• _TASK TO COMPLETE_:
Every entry that follows is to be duplicated exactly.

━━━━━━━━━━━━━━━━

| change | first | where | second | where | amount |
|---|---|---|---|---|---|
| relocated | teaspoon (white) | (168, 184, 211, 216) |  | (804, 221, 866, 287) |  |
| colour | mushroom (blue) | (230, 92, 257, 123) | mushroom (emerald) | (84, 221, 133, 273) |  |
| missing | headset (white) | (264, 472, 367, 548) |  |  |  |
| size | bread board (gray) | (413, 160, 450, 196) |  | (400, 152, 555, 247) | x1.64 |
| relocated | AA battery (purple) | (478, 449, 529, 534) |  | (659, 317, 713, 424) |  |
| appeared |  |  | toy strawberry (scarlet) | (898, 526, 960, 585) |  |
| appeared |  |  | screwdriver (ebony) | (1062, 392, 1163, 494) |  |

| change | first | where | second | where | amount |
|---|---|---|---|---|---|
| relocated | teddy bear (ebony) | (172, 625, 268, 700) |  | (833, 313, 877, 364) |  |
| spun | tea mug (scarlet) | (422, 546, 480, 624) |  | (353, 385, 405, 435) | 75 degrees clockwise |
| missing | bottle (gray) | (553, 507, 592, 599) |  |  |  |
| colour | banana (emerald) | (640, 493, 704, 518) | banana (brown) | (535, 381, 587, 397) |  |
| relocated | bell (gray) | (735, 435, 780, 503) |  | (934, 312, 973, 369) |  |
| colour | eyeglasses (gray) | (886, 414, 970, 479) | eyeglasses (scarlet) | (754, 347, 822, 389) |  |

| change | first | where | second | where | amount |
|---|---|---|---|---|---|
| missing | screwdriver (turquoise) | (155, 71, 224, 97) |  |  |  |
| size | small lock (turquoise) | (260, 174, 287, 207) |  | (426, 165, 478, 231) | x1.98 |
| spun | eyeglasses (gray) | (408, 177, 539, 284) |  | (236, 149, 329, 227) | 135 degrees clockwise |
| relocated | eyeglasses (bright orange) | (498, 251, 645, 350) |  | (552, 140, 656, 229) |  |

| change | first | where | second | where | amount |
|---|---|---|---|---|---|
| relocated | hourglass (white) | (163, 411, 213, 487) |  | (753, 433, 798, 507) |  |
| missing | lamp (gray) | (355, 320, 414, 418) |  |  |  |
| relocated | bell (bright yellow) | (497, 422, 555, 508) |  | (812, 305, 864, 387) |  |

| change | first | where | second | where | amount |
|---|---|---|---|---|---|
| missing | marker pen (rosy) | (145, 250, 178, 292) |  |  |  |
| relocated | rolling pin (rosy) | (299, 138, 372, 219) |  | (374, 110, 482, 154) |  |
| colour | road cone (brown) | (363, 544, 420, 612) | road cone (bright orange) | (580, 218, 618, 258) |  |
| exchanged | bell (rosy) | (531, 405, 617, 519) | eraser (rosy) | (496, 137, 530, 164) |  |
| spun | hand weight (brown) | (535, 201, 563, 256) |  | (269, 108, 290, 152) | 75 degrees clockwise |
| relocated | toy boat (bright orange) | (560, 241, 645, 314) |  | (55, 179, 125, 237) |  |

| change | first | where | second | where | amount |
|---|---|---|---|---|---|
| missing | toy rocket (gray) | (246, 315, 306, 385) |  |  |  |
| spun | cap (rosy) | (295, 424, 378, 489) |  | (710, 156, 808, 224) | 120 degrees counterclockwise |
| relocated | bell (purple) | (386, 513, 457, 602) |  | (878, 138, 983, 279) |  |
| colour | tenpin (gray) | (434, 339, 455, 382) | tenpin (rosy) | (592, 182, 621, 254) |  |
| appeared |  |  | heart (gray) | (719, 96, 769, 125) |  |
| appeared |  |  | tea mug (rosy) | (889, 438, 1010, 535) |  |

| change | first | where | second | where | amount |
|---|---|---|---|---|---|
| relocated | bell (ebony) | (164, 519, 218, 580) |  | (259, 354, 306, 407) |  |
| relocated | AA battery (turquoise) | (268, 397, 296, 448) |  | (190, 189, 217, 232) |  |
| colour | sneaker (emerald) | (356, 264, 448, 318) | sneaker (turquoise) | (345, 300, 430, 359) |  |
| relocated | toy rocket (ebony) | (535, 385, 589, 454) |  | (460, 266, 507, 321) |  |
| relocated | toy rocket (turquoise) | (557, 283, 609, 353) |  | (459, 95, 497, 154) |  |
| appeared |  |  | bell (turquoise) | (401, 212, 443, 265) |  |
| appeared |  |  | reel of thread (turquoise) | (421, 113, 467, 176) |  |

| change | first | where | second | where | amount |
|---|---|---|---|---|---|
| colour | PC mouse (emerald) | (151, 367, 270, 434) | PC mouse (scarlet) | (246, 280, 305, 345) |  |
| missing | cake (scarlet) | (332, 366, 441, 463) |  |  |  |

━━━━━━━━━━━━━━━━

• _SOLUTION TO THIS PROBLEM_:
| change | first | where | second | where | amount |
|---|---|---|---|---|---|
| relocated | teaspoon (white) | (168, 184, 211, 216) |  | (804, 221, 866, 287) |  |
| colour | mushroom (blue) | (230, 92, 257, 123) | mushroom (emerald) | (84, 221, 133, 273) |  |
| missing | headset (white) | (264, 472, 367, 548) |  |  |  |
| size | bread board (gray) | (413, 160, 450, 196) |  | (400, 152, 555, 247) | x1.64 |
| relocated | AA battery (purple) | (478, 449, 529, 534) |  | (659, 317, 713, 424) |  |
| appeared |  |  | toy strawberry (scarlet) | (898, 526, 960, 585) |  |
| appeared |  |  | screwdriver (ebony) | (1062, 392, 1163, 494) |  |

| change | first | where | second | where | amount |
|---|---|---|---|---|---|
| relocated | teddy bear (ebony) | (172, 625, 268, 700) |  | (833, 313, 877, 364) |  |
| spun | tea mug (scarlet) | (422, 546, 480, 624) |  | (353, 385, 405, 435) | 75 degrees clockwise |
| missing | bottle (gray) | (553, 507, 592, 599) |  |  |  |
| colour | banana (emerald) | (640, 493, 704, 518) | banana (brown) | (535, 381, 587, 397) |  |
| relocated | bell (gray) | (735, 435, 780, 503) |  | (934, 312, 973, 369) |  |
| colour | eyeglasses (gray) | (886, 414, 970, 479) | eyeglasses (scarlet) | (754, 347, 822, 389) |  |

| change | first | where | second | where | amount |
|---|---|---|---|---|---|
| missing | screwdriver (turquoise) | (155, 71, 224, 97) |  |  |  |
| size | small lock (turquoise) | (260, 174, 287, 207) |  | (426, 165, 478, 231) | x1.98 |
| spun | eyeglasses (gray) | (408, 177, 539, 284) |  | (236, 149, 329, 227) | 135 degrees clockwise |
| relocated | eyeglasses (bright orange) | (498, 251, 645, 350) |  | (552, 140, 656, 229) |  |

| change | first | where | second | where | amount |
|---|---|---|---|---|---|
| relocated | hourglass (white) | (163, 411, 213, 487) |  | (753, 433, 798, 507) |  |
| missing | lamp (gray) | (355, 320, 414, 418) |  |  |  |
| relocated | bell (bright yellow) | (497, 422, 555, 508) |  | (812, 305, 864, 387) |  |

| change | first | where | second | where | amount |
|---|---|---|---|---|---|
| missing | marker pen (rosy) | (145, 250, 178, 292) |  |  |  |
| relocated | rolling pin (rosy) | (299, 138, 372, 219) |  | (374, 110, 482, 154) |  |
| colour | road cone (brown) | (363, 544, 420, 612) | road cone (bright orange) | (580, 218, 618, 258) |  |
| exchanged | bell (rosy) | (531, 405, 617, 519) | eraser (rosy) | (496, 137, 530, 164) |  |
| spun | hand weight (brown) | (535, 201, 563, 256) |  | (269, 108, 290, 152) | 75 degrees clockwise |
| relocated | toy boat (bright orange) | (560, 241, 645, 314) |  | (55, 179, 125, 237) |  |

| change | first | where | second | where | amount |
|---|---|---|---|---|---|
| missing | toy rocket (gray) | (246, 315, 306, 385) |  |  |  |
| spun | cap (rosy) | (295, 424, 378, 489) |  | (710, 156, 808, 224) | 120 degrees counterclockwise |
| relocated | bell (purple) | (386, 513, 457, 602) |  | (878, 138, 983, 279) |  |
| colour | tenpin (gray) | (434, 339, 455, 382) | tenpin (rosy) | (592, 182, 621, 254) |  |
| appeared |  |  | heart (gray) | (719, 96, 769, 125) |  |
| appeared |  |  | tea mug (rosy) | (889, 438, 1010, 535) |  |

| change | first | where | second | where | amount |
|---|---|---|---|---|---|
| relocated | bell (ebony) | (164, 519, 218, 580) |  | (259, 354, 306, 407) |  |
| relocated | AA battery (turquoise) | (268, 397, 296, 448) |  | (190, 189, 217, 232) |  |
| colour | sneaker (emerald) | (356, 264, 448, 318) | sneaker (turquoise) | (345, 300, 430, 359) |  |
| relocated | toy rocket (ebony) | (535, 385, 589, 454) |  | (460, 266, 507, 321) |  |
| relocated | toy rocket (turquoise) | (557, 283, 609, 353) |  | (459, 95, 497, 154) |  |
| appeared |  |  | bell (turquoise) | (401, 212, 443, 265) |  |
| appeared |  |  | reel of thread (turquoise) | (421, 113, 467, 176) |  |

| change | first | where | second | where | amount |
|---|---|---|---|---|---|
| colour | PC mouse (emerald) | (151, 367, 270, 434) | PC mouse (scarlet) | (246, 280, 305, 345) |  |
| missing | cake (scarlet) | (332, 366, 441, 463) |  |  |  |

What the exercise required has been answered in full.